Task goal:
Lines before the one containing "white slope I8:I9" are to be left out; that line and all after it, through the end of the material below, are to be written out exactly.

[Dataset content]

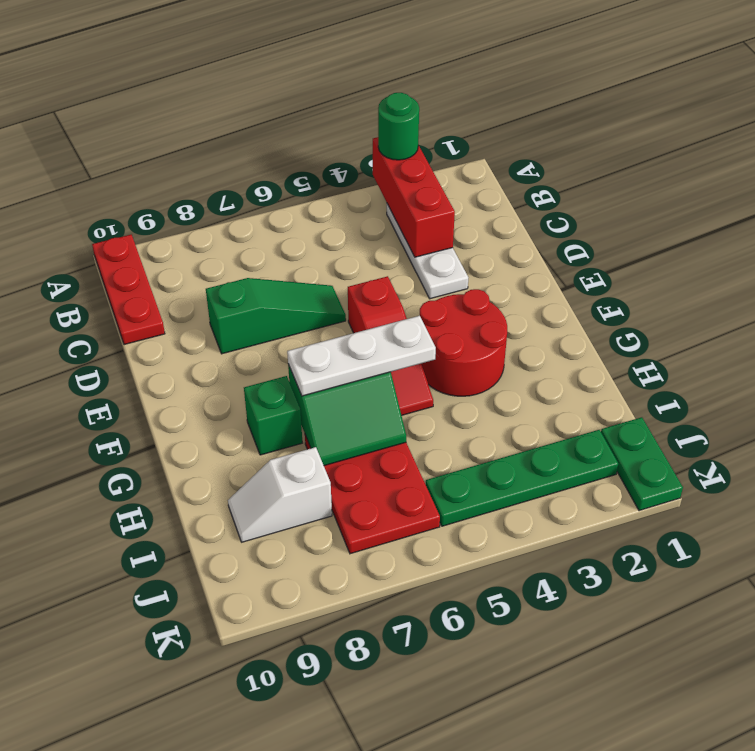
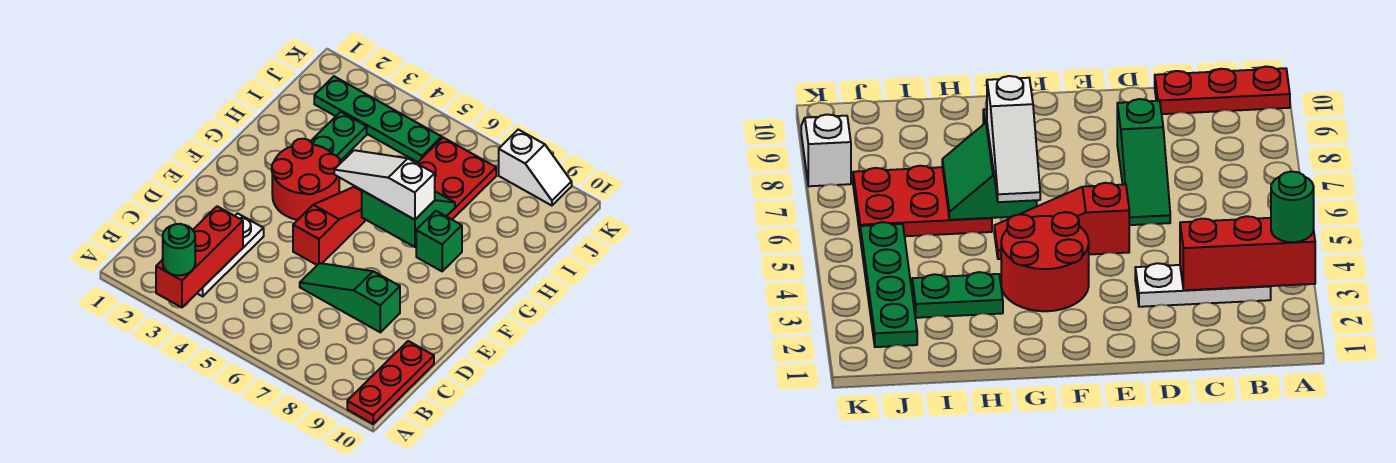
white plate G5:G7 level 3 -> white slope G5:G7 level 3 top 7
white slope I8:I9 level 1 top 8 -> white slope K8:K9 level 1 top 8
green plate J1:K1 level 1 -> green plate H3:I3 level 1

[/Dataset content]

Response box:
white slope I8:I9 level 1 top 8 -> white slope K8:K9 level 1 top 8
green plate J1:K1 level 1 -> green plate H3:I3 level 1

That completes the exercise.